**WORK ITEM:** As the answer, set down the lines below from the one containing "yellow rectangle: (76, 42)" through the one containing "orange star: (46, 277) -> (29, 167), moved", exactly and inclusively, and no others.

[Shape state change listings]
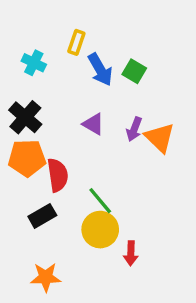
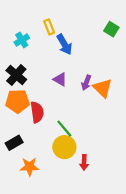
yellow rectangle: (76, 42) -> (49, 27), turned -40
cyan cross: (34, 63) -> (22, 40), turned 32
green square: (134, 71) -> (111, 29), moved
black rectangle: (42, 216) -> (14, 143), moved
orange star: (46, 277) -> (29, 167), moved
* * *
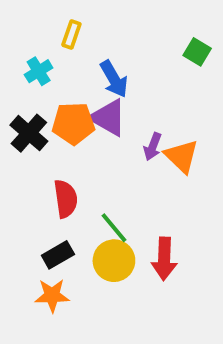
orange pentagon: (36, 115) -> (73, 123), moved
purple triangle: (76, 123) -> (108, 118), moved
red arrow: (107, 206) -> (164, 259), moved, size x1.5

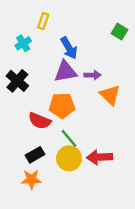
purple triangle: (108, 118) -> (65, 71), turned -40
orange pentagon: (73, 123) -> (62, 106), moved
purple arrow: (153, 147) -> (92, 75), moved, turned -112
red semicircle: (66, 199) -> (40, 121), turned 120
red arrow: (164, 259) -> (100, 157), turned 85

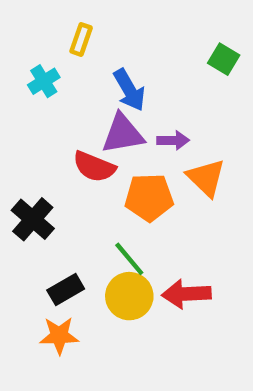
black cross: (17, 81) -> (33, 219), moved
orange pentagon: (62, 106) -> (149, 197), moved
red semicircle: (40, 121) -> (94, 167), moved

**RESPONSE:**
yellow rectangle: (76, 42) -> (49, 27), turned -40
cyan cross: (34, 63) -> (22, 40), turned 32
green square: (134, 71) -> (111, 29), moved
black rectangle: (42, 216) -> (14, 143), moved
orange star: (46, 277) -> (29, 167), moved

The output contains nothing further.